▶ _TASK REQUIREMENTS_
The answer should hold only the lines from the one that contains "Q1: NMOS IRLZ44N" through the last line of the material, repeated exactly, without pictures.

━━ WORKING DATA

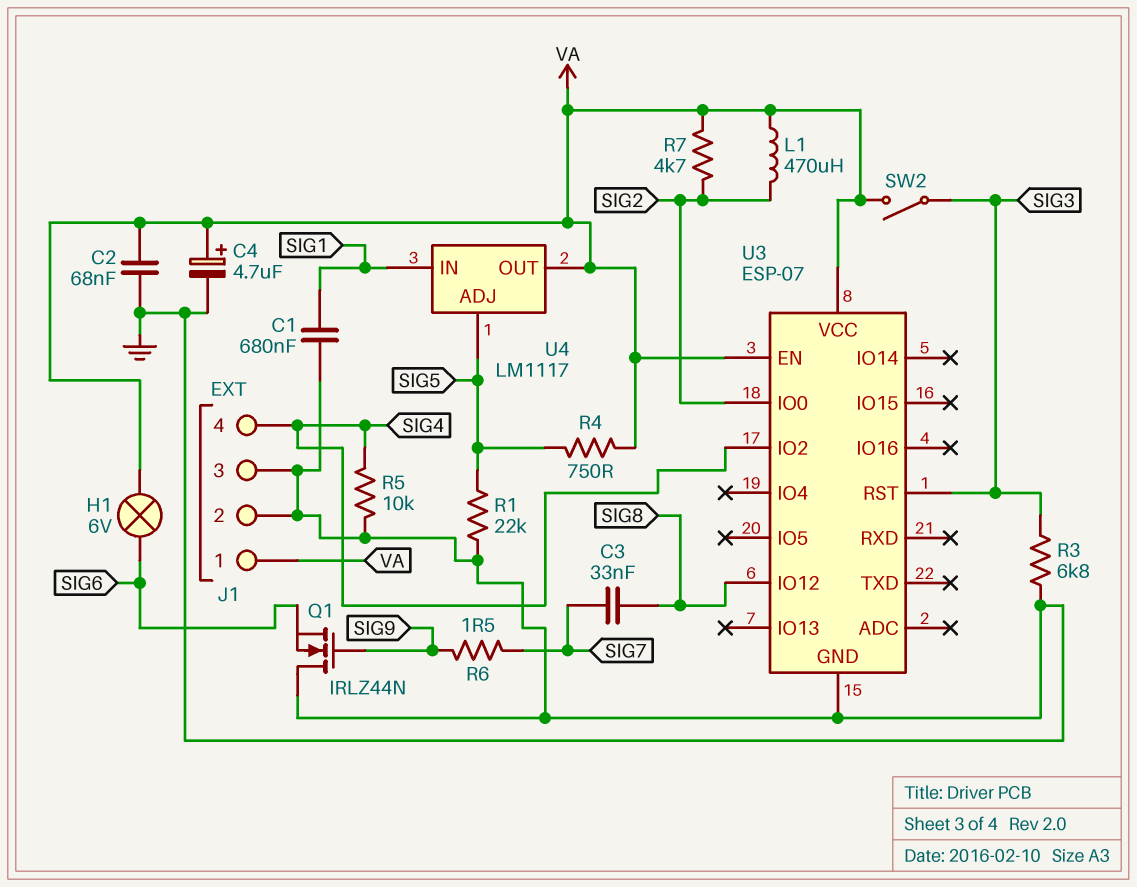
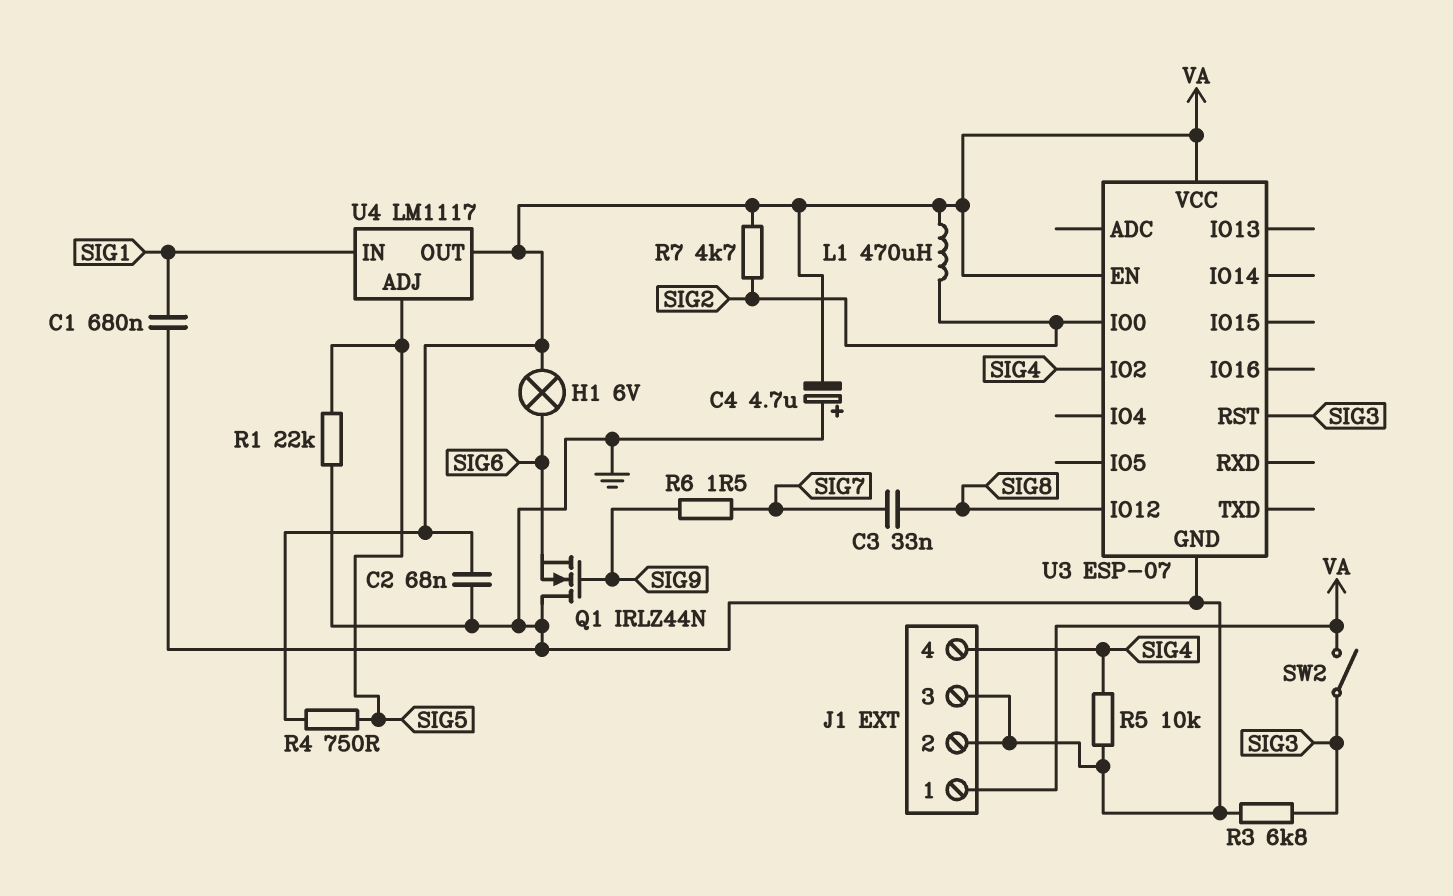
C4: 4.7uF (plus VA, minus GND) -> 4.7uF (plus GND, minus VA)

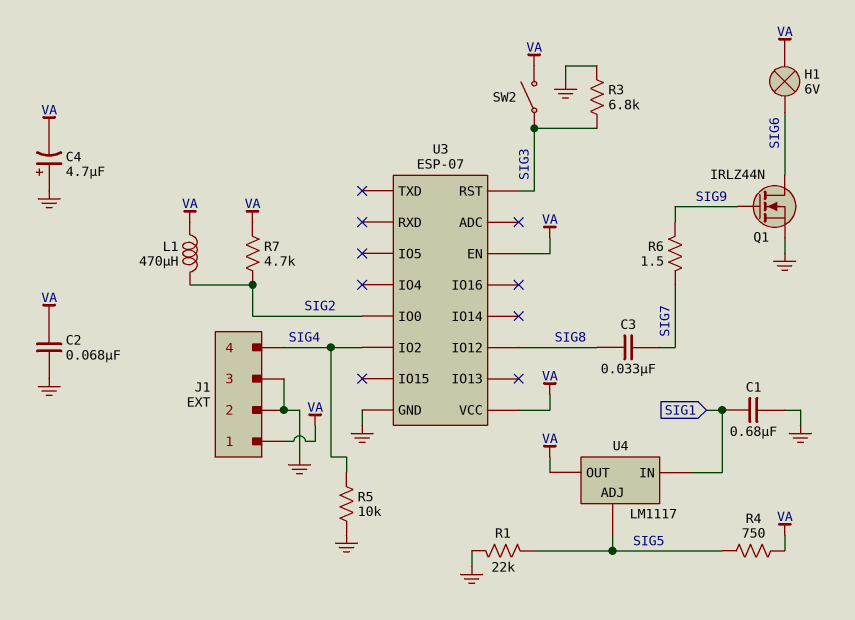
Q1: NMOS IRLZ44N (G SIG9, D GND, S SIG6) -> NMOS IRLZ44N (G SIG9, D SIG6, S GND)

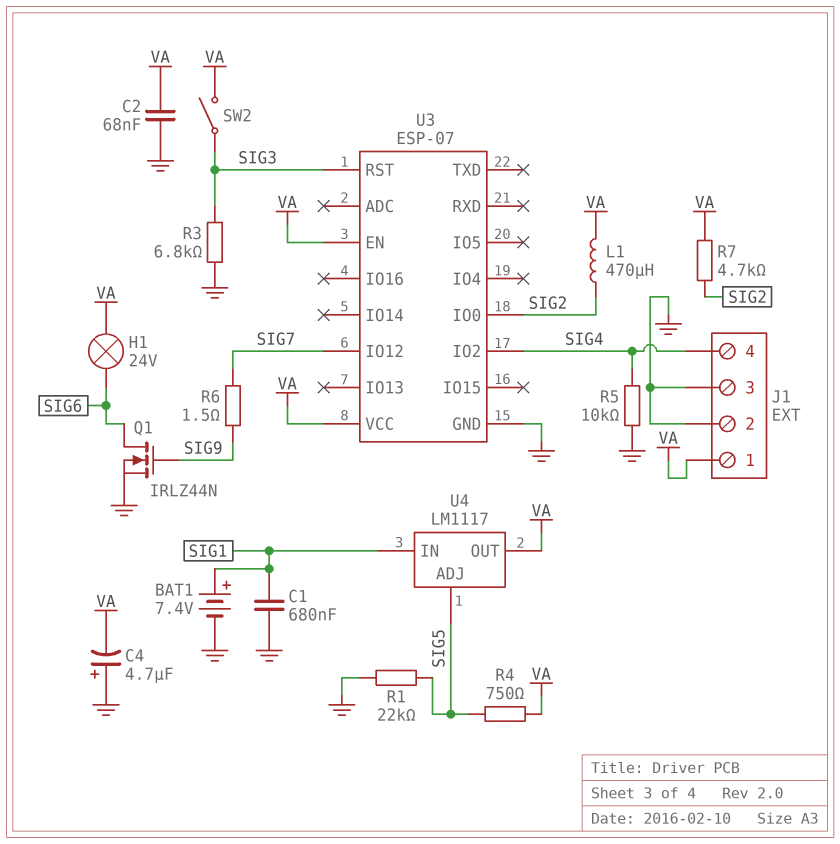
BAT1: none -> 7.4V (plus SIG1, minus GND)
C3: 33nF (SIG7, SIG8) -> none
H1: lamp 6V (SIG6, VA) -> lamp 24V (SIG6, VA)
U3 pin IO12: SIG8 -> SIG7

━━━━

▶ _EXERCISE ANSWER_
Q1: NMOS IRLZ44N (G SIG9, D GND, S SIG6) -> NMOS IRLZ44N (G SIG9, D SIG6, S GND)

BAT1: none -> 7.4V (plus SIG1, minus GND)
C3: 33nF (SIG7, SIG8) -> none
H1: lamp 6V (SIG6, VA) -> lamp 24V (SIG6, VA)
U3 pin IO12: SIG8 -> SIG7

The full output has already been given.